** Supplied material follows **

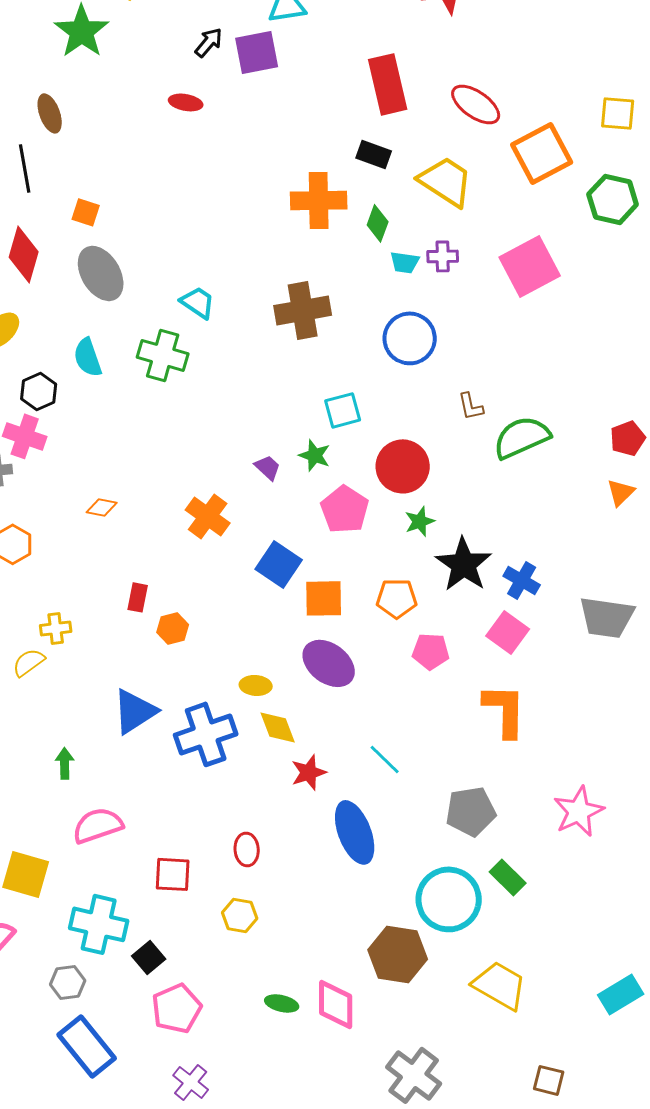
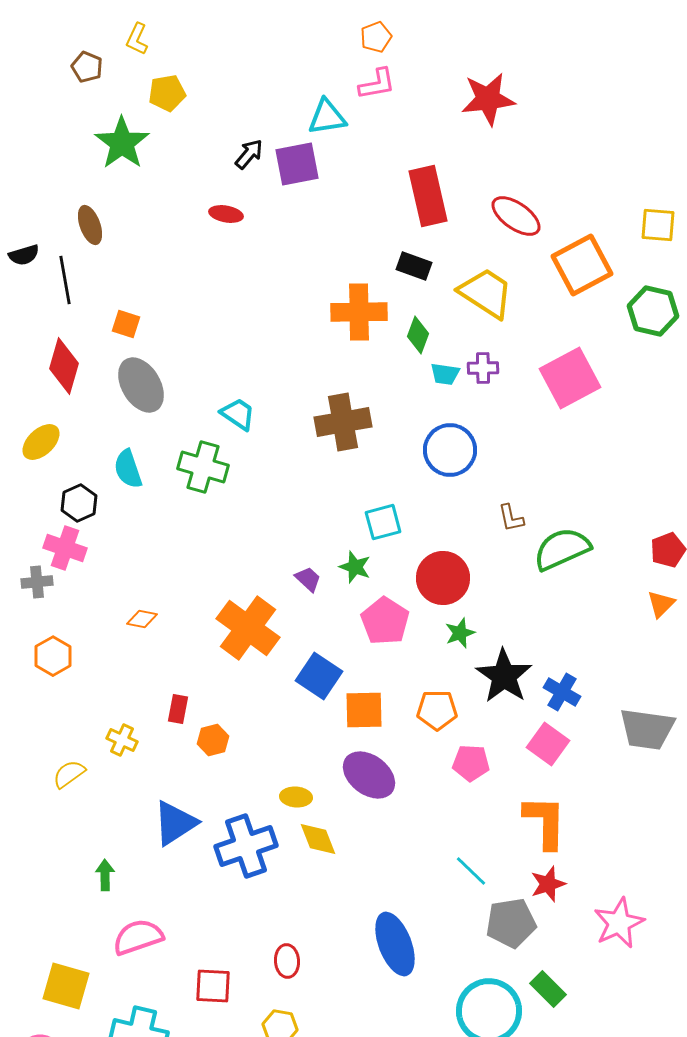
orange cross: (208, 516) -> (248, 628), size x1.4
yellow cross: (56, 628) -> (122, 740), moved, turned 32
cyan line: (385, 759) -> (471, 871), moved
red star: (309, 772) -> (548, 884), moved

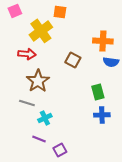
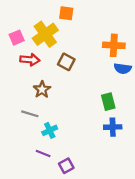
pink square: (15, 11) -> (17, 38), moved
brown square: (73, 60) -> (66, 62), moved
brown star: (38, 81) -> (42, 89), size x0.7

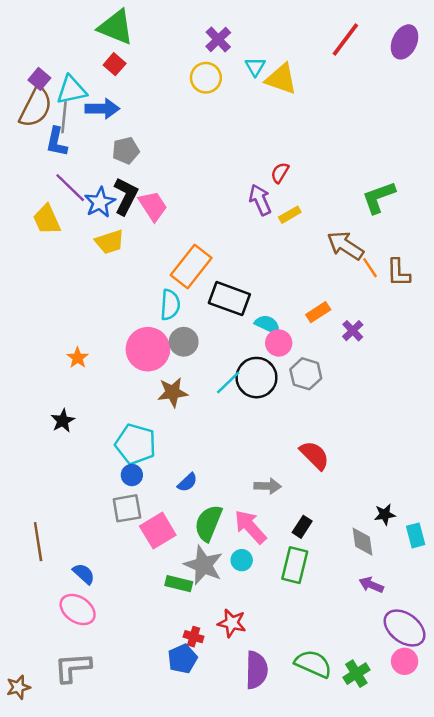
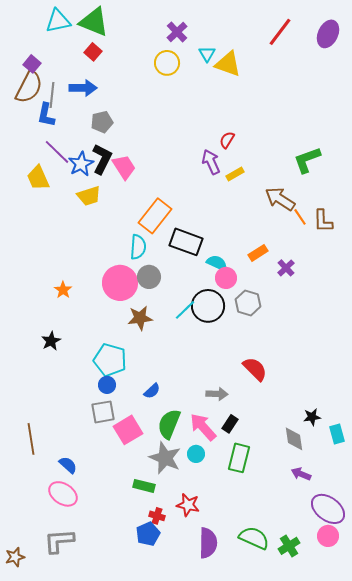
cyan triangle: (71, 90) -> (58, 21), moved
black rectangle: (302, 527) -> (230, 424), moved
green rectangle: (179, 584) -> (144, 486), moved

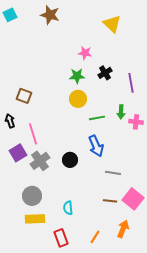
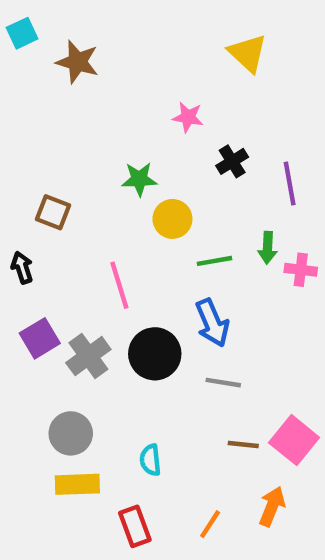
brown star: (50, 15) -> (77, 62), moved
green star: (77, 76) -> (139, 179), moved
pink line: (33, 134) -> (119, 285), moved
black circle: (70, 160) -> (155, 354), size x1.5
gray line: (113, 173) -> (223, 383), moved

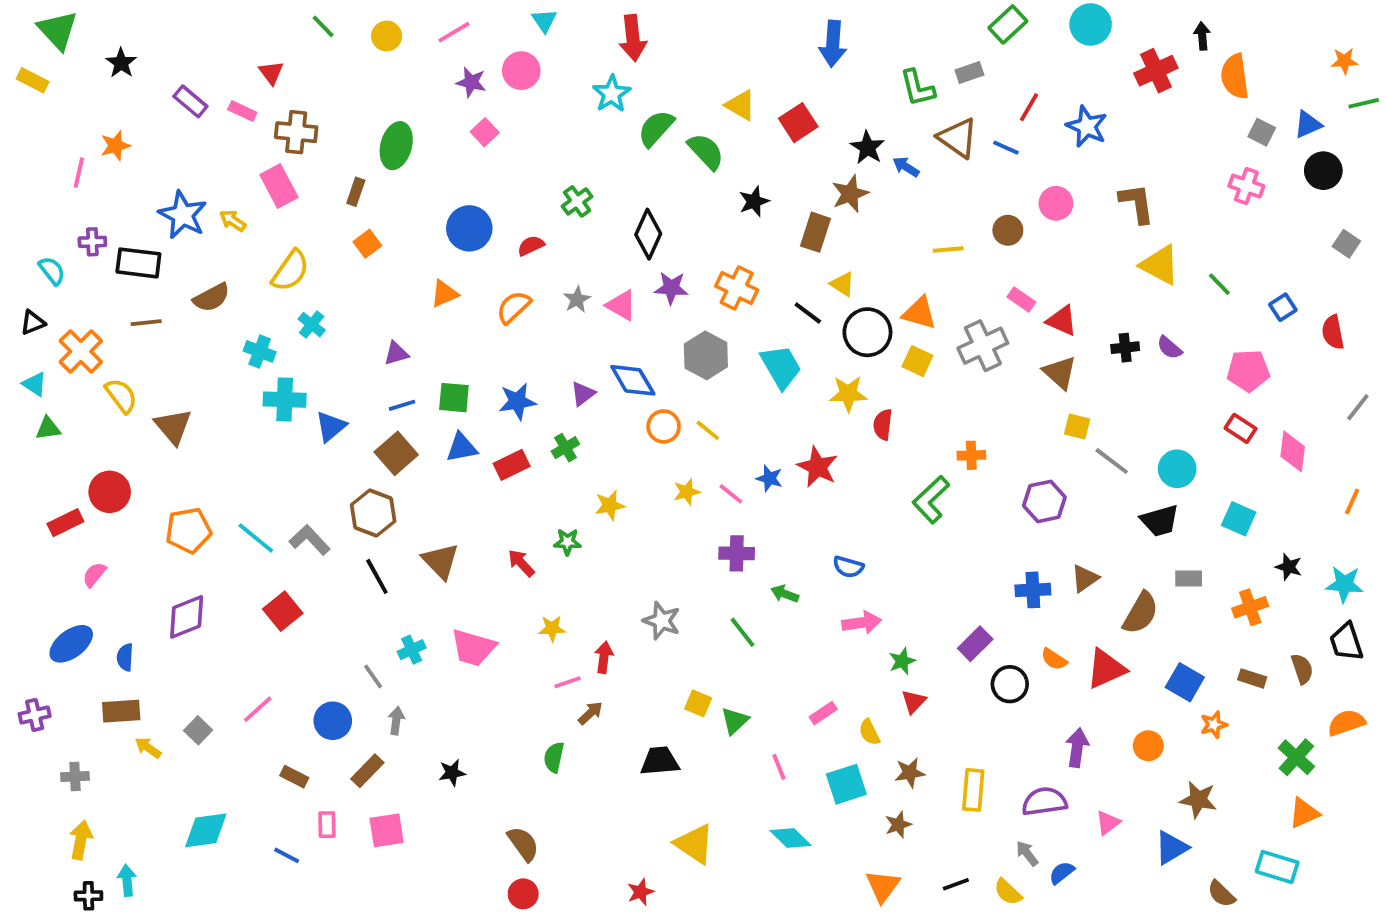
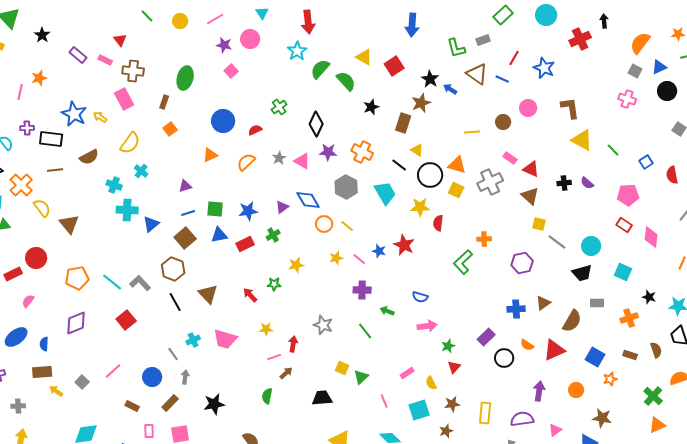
orange semicircle: (1235, 76) -> (640, 43), moved, turned 45
black star: (452, 773) -> (214, 404), size x1.5

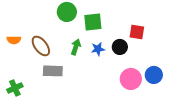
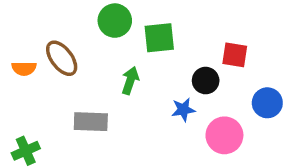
brown ellipse: (41, 46) -> (62, 58), moved
blue star: (98, 49) -> (183, 110), moved
blue circle: (154, 75) -> (267, 103), moved

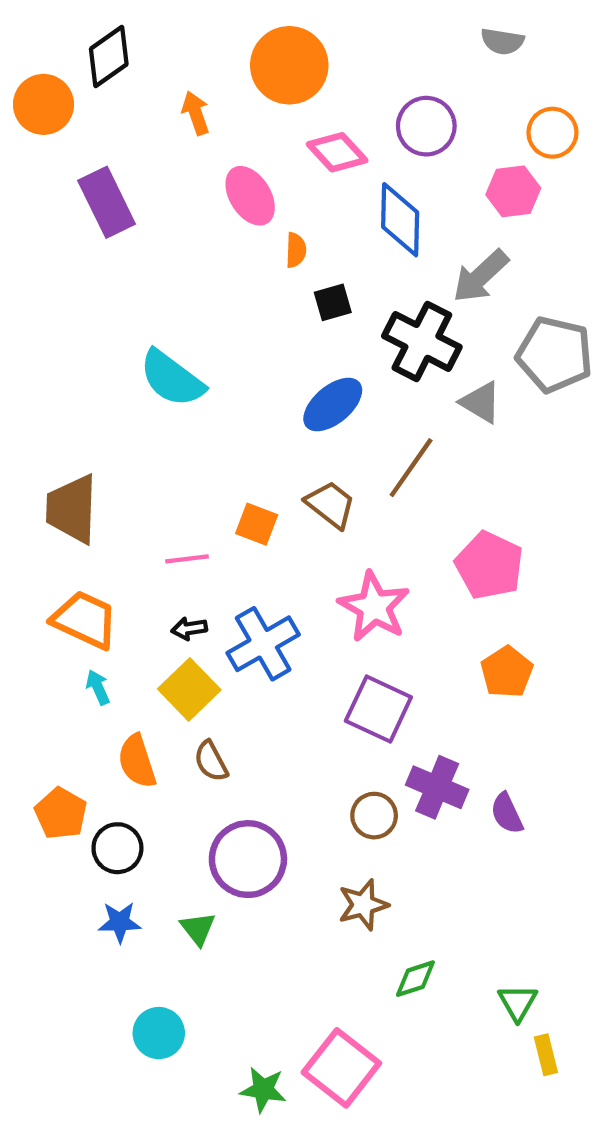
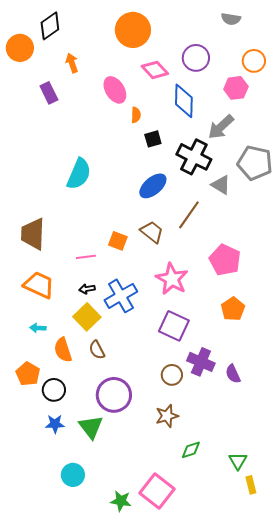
orange arrow: (196, 113) -> (72, 63), moved
purple rectangle: (107, 202) -> (49, 93), size x0.7
cyan semicircle: (172, 378) -> (79, 174), turned -104
cyan arrow: (98, 687) -> (38, 328), moved, turned -63
green triangle: (198, 929) -> (91, 427), size x1.5

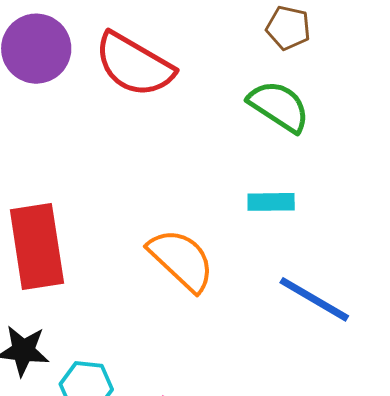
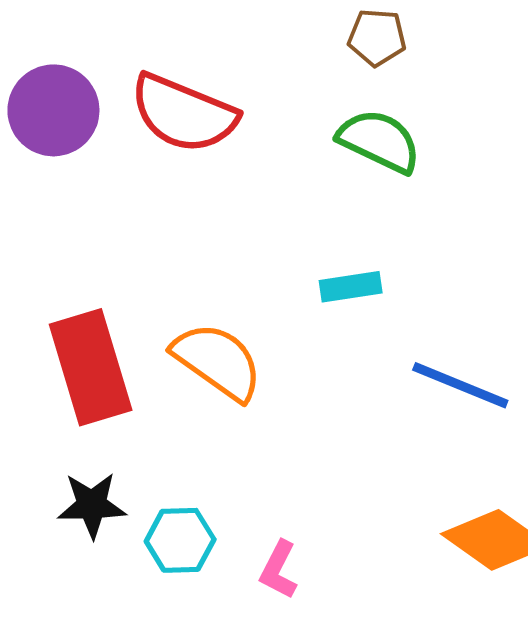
cyan rectangle: (271, 202) -> (351, 287), moved
orange semicircle: (181, 260) -> (218, 361), moved

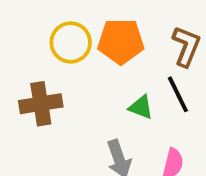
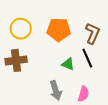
yellow circle: (71, 42) -> (21, 29), moved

** End of Supplied material **

**Exercise prompt:** Leave the pictures out and print every record exactly.

**Solution to this exercise:**
orange cross: (208, 516) -> (248, 628), size x1.4
yellow cross: (56, 628) -> (122, 740), moved, turned 32
cyan line: (385, 759) -> (471, 871), moved
red star: (309, 772) -> (548, 884), moved

pink square: (15, 11) -> (17, 38), moved
brown square: (73, 60) -> (66, 62), moved
brown star: (38, 81) -> (42, 89), size x0.7

cyan triangle: (71, 90) -> (58, 21), moved
black rectangle: (302, 527) -> (230, 424), moved
green rectangle: (179, 584) -> (144, 486), moved

brown star: (50, 15) -> (77, 62), moved
green star: (77, 76) -> (139, 179), moved
pink line: (33, 134) -> (119, 285), moved
black circle: (70, 160) -> (155, 354), size x1.5
gray line: (113, 173) -> (223, 383), moved

orange semicircle: (1235, 76) -> (640, 43), moved, turned 45
black star: (452, 773) -> (214, 404), size x1.5

brown ellipse: (41, 46) -> (62, 58), moved
blue star: (98, 49) -> (183, 110), moved
blue circle: (154, 75) -> (267, 103), moved

orange arrow: (196, 113) -> (72, 63), moved
purple rectangle: (107, 202) -> (49, 93), size x0.7
cyan semicircle: (172, 378) -> (79, 174), turned -104
cyan arrow: (98, 687) -> (38, 328), moved, turned -63
green triangle: (198, 929) -> (91, 427), size x1.5

cyan rectangle: (271, 202) -> (351, 287), moved
orange semicircle: (181, 260) -> (218, 361), moved

yellow circle: (71, 42) -> (21, 29), moved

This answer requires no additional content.